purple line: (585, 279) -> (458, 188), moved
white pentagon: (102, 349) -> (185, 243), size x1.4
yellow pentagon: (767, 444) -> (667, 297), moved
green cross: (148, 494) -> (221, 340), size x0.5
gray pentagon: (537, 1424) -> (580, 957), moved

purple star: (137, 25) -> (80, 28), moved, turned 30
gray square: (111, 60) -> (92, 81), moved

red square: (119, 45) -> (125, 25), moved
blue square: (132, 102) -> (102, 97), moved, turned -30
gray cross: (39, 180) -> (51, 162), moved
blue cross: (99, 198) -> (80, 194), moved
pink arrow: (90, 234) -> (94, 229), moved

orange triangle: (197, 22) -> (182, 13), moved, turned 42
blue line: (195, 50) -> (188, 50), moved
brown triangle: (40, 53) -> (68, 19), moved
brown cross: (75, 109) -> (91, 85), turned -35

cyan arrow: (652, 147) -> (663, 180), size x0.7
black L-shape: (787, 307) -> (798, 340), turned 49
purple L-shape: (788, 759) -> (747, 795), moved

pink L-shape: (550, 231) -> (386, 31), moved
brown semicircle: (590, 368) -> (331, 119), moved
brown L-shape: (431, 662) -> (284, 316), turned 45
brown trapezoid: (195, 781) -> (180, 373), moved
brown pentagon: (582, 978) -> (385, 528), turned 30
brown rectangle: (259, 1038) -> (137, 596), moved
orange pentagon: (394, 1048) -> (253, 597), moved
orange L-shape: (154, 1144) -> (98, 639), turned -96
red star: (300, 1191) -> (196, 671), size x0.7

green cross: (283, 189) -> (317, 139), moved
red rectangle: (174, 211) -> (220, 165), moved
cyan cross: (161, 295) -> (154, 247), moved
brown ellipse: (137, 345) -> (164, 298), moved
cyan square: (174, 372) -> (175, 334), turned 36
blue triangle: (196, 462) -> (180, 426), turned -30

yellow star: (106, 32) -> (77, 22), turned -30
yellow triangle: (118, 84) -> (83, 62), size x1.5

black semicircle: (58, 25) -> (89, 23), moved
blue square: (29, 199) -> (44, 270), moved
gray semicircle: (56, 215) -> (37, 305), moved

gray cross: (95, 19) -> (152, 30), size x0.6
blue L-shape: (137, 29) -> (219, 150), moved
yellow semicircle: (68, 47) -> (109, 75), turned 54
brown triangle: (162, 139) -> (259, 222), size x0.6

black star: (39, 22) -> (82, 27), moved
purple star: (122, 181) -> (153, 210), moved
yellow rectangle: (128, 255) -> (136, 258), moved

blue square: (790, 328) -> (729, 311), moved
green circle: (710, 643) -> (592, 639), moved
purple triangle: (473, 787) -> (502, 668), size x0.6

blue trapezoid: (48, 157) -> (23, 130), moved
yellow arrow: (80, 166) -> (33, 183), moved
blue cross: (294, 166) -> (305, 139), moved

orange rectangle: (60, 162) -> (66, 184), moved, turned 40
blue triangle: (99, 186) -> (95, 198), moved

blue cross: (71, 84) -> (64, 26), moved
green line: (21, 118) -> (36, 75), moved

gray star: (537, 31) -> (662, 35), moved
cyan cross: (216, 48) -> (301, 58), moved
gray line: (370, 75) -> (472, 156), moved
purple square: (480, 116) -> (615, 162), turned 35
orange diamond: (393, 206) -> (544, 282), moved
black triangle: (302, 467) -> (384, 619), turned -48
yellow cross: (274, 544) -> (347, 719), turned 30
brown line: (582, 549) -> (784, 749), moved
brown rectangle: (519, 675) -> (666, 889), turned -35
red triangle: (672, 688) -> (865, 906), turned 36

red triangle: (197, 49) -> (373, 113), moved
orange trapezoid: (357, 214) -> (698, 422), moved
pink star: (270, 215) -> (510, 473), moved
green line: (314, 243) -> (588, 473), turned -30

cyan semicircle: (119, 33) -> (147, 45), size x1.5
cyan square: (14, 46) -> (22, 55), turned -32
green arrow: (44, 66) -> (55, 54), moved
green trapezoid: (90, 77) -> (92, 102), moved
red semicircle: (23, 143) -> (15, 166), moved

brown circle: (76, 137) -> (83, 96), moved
——
Please reproduce exactly the lines above, beginning with the first and ending with the line that contains "brown ellipse: (137, 345)", and include nothing outside that range.

purple line: (585, 279) -> (458, 188), moved
white pentagon: (102, 349) -> (185, 243), size x1.4
yellow pentagon: (767, 444) -> (667, 297), moved
green cross: (148, 494) -> (221, 340), size x0.5
gray pentagon: (537, 1424) -> (580, 957), moved

purple star: (137, 25) -> (80, 28), moved, turned 30
gray square: (111, 60) -> (92, 81), moved

red square: (119, 45) -> (125, 25), moved
blue square: (132, 102) -> (102, 97), moved, turned -30
gray cross: (39, 180) -> (51, 162), moved
blue cross: (99, 198) -> (80, 194), moved
pink arrow: (90, 234) -> (94, 229), moved

orange triangle: (197, 22) -> (182, 13), moved, turned 42
blue line: (195, 50) -> (188, 50), moved
brown triangle: (40, 53) -> (68, 19), moved
brown cross: (75, 109) -> (91, 85), turned -35

cyan arrow: (652, 147) -> (663, 180), size x0.7
black L-shape: (787, 307) -> (798, 340), turned 49
purple L-shape: (788, 759) -> (747, 795), moved

pink L-shape: (550, 231) -> (386, 31), moved
brown semicircle: (590, 368) -> (331, 119), moved
brown L-shape: (431, 662) -> (284, 316), turned 45
brown trapezoid: (195, 781) -> (180, 373), moved
brown pentagon: (582, 978) -> (385, 528), turned 30
brown rectangle: (259, 1038) -> (137, 596), moved
orange pentagon: (394, 1048) -> (253, 597), moved
orange L-shape: (154, 1144) -> (98, 639), turned -96
red star: (300, 1191) -> (196, 671), size x0.7

green cross: (283, 189) -> (317, 139), moved
red rectangle: (174, 211) -> (220, 165), moved
cyan cross: (161, 295) -> (154, 247), moved
brown ellipse: (137, 345) -> (164, 298), moved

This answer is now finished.